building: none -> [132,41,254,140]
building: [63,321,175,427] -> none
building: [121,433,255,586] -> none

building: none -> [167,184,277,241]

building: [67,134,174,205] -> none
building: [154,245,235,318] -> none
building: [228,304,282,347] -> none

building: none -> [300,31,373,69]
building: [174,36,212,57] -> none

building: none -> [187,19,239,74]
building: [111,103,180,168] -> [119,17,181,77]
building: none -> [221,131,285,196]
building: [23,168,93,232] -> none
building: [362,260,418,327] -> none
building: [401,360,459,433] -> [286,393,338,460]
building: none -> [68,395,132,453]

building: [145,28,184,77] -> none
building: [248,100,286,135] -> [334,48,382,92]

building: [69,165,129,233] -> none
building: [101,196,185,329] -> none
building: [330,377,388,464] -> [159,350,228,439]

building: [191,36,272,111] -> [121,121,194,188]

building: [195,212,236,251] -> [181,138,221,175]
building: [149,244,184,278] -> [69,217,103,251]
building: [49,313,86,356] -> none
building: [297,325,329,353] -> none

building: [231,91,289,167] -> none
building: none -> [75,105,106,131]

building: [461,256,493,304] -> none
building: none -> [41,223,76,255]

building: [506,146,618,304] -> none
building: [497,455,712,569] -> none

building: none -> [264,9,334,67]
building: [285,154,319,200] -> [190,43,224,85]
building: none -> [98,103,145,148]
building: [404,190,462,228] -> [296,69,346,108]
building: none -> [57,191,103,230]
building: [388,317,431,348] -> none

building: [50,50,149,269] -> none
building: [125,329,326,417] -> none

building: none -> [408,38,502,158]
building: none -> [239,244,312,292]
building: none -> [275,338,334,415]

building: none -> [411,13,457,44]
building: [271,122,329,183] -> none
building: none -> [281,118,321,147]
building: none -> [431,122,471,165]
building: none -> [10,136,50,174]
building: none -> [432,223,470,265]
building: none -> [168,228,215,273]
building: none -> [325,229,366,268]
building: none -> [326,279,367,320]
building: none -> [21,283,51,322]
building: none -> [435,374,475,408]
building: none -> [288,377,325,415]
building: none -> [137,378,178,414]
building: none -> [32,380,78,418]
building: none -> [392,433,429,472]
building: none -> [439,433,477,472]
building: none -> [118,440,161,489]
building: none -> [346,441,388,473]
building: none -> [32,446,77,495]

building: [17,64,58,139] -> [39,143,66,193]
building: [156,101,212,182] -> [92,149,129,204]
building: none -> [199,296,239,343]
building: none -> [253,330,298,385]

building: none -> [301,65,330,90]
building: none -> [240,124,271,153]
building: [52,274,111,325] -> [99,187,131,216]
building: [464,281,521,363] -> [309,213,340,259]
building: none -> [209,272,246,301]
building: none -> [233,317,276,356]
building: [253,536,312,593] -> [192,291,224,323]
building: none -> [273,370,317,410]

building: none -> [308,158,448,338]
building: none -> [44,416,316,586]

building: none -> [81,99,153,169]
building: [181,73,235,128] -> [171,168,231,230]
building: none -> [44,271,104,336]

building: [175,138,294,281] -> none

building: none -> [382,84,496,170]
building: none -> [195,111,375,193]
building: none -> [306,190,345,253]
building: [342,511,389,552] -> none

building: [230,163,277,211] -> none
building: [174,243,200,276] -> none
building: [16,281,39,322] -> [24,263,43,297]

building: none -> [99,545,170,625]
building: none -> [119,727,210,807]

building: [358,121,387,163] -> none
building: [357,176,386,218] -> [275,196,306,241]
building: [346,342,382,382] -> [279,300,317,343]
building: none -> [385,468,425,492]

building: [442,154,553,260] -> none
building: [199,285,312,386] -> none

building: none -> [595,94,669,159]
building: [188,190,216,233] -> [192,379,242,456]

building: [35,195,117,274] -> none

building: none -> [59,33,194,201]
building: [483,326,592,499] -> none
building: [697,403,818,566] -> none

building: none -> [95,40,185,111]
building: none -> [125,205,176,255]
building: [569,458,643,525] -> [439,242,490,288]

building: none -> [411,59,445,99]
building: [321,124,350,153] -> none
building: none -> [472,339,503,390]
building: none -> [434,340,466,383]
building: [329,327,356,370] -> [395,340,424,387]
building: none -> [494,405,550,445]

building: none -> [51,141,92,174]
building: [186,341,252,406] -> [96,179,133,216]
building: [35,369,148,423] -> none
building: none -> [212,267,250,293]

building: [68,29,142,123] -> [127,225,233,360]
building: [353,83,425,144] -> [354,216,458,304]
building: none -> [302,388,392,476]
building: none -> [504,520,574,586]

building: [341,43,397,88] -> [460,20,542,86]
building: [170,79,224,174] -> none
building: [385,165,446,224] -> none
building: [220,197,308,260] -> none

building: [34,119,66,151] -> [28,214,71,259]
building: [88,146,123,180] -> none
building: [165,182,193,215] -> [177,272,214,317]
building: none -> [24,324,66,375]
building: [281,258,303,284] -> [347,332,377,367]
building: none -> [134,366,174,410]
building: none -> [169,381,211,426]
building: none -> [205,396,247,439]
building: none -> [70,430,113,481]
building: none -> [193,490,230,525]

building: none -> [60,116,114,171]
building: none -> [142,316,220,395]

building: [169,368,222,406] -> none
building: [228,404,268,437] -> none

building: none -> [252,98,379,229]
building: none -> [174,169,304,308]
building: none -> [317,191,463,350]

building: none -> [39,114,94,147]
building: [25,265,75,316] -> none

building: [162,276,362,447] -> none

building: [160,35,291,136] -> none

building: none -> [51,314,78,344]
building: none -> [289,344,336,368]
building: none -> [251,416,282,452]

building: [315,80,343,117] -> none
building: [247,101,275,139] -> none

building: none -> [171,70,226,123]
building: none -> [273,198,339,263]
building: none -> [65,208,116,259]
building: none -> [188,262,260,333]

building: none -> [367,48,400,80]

Prompt: Reproduce the entries above exactly, but only the lines between the line holding "building: none -> [57,191,103,230]" and the line holding "building: none -> [21,283,51,322]", inclusive.

Output of the exercise:
building: none -> [57,191,103,230]
building: [388,317,431,348] -> none

building: [50,50,149,269] -> none
building: [125,329,326,417] -> none

building: none -> [408,38,502,158]
building: none -> [239,244,312,292]
building: none -> [275,338,334,415]

building: none -> [411,13,457,44]
building: [271,122,329,183] -> none
building: none -> [281,118,321,147]
building: none -> [431,122,471,165]
building: none -> [10,136,50,174]
building: none -> [432,223,470,265]
building: none -> [168,228,215,273]
building: none -> [325,229,366,268]
building: none -> [326,279,367,320]
building: none -> [21,283,51,322]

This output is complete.